### [WHAT YOU SHOULD DO]
Provide only the number of lines in the listing that contain the word "DRIVER".

===== INFORMATION GIVEN

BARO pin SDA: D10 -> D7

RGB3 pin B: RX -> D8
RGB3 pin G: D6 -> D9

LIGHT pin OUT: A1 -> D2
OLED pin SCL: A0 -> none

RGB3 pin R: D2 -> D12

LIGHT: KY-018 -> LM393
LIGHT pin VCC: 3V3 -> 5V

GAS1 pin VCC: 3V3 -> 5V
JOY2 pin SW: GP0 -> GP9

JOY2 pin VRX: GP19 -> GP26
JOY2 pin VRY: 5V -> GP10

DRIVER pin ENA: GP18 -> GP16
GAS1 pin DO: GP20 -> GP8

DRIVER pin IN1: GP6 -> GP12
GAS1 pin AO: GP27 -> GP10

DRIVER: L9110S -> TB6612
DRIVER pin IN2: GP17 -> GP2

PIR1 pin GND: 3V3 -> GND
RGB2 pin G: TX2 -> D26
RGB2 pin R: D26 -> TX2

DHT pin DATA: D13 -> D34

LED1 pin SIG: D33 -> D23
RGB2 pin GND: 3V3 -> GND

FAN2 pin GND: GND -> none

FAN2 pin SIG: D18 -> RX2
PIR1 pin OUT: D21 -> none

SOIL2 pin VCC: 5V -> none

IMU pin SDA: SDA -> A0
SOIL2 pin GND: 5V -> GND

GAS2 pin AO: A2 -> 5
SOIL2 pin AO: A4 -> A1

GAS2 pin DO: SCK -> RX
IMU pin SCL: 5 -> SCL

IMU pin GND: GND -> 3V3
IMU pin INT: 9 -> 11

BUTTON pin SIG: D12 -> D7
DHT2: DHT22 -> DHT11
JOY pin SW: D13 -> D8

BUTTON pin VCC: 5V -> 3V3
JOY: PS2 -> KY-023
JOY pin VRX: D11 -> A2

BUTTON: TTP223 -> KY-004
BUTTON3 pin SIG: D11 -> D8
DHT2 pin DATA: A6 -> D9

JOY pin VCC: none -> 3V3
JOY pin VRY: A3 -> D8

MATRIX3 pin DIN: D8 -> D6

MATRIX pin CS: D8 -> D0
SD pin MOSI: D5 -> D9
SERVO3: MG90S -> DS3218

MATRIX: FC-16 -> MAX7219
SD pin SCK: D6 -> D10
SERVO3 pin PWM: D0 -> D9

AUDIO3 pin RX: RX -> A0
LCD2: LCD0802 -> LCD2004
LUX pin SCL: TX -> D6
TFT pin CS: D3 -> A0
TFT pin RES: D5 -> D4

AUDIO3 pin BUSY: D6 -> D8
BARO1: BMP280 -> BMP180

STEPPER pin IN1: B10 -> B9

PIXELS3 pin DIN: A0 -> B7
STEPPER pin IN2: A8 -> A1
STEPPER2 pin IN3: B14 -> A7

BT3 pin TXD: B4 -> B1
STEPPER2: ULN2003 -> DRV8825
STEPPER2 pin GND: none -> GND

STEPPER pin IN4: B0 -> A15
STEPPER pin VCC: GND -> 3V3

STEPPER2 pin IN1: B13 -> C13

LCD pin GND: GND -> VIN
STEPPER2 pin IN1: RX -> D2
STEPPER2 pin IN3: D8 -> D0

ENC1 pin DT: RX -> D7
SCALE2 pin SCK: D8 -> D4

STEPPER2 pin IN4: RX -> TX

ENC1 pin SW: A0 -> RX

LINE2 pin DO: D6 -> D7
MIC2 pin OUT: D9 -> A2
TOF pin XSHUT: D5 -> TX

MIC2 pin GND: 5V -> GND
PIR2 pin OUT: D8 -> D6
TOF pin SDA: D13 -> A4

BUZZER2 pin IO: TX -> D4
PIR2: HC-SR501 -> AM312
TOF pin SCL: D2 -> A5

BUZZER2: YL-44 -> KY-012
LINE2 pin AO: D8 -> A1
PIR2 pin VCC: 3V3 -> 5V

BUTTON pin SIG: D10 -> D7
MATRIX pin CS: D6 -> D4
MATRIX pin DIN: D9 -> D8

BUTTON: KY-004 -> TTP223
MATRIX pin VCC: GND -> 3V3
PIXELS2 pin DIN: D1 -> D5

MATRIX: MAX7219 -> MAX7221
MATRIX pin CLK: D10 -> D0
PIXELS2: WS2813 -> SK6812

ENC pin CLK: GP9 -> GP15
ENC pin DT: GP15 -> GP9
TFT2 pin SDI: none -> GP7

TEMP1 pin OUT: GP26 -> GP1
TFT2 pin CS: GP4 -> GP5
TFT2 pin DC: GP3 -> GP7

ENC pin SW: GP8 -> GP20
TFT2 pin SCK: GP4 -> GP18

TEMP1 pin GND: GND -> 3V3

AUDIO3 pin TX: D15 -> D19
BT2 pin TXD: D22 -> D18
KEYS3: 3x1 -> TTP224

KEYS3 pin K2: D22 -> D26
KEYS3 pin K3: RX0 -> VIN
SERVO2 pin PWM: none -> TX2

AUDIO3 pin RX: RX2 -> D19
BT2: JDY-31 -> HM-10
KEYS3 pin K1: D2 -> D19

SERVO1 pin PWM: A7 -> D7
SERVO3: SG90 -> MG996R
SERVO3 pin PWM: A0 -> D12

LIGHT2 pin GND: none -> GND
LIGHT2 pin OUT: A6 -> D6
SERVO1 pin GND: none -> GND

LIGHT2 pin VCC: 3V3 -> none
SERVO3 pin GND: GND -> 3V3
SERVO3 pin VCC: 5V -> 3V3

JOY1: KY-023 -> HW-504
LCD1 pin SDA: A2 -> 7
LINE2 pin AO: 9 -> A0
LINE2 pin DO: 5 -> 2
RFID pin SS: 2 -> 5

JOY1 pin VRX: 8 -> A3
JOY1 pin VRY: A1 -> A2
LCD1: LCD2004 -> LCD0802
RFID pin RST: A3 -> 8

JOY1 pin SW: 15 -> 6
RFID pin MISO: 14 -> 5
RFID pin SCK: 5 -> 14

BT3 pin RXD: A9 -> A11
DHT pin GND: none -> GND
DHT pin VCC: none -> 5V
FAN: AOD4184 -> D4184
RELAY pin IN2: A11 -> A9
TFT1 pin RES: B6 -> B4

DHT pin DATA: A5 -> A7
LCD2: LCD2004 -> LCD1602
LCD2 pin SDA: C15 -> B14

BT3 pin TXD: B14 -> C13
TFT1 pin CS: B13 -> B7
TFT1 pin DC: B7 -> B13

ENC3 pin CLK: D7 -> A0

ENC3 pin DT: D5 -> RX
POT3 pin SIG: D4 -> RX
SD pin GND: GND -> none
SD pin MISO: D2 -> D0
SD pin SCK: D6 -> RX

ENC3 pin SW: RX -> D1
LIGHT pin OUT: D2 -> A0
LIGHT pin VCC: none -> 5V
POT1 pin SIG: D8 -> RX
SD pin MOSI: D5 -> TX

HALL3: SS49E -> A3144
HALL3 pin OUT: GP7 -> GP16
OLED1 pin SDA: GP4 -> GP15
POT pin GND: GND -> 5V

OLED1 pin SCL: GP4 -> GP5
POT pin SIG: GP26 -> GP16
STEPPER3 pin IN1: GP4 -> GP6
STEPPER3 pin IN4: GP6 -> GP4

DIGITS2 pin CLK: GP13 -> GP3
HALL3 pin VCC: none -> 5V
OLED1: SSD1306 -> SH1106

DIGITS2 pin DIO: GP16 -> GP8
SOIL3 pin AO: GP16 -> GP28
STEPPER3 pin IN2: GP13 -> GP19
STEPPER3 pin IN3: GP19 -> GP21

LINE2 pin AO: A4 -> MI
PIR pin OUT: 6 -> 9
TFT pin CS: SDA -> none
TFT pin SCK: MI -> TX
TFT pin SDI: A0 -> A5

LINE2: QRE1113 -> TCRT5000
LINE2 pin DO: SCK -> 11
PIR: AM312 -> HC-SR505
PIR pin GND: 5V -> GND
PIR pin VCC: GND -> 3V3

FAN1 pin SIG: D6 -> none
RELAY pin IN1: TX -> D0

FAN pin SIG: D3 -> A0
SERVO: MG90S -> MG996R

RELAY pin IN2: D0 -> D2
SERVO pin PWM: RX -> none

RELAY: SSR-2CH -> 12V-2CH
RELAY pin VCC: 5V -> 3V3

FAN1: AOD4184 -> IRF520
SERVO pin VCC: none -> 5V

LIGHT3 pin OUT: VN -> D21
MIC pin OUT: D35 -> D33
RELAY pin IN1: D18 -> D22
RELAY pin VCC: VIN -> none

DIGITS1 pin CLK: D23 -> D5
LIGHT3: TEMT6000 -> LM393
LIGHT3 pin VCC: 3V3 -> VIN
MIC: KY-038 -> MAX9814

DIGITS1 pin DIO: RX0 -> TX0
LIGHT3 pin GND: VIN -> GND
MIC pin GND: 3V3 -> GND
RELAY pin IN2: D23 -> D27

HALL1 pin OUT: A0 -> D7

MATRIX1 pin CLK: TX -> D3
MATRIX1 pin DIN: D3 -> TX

==========

### [EXERCISE OUTPUT]
4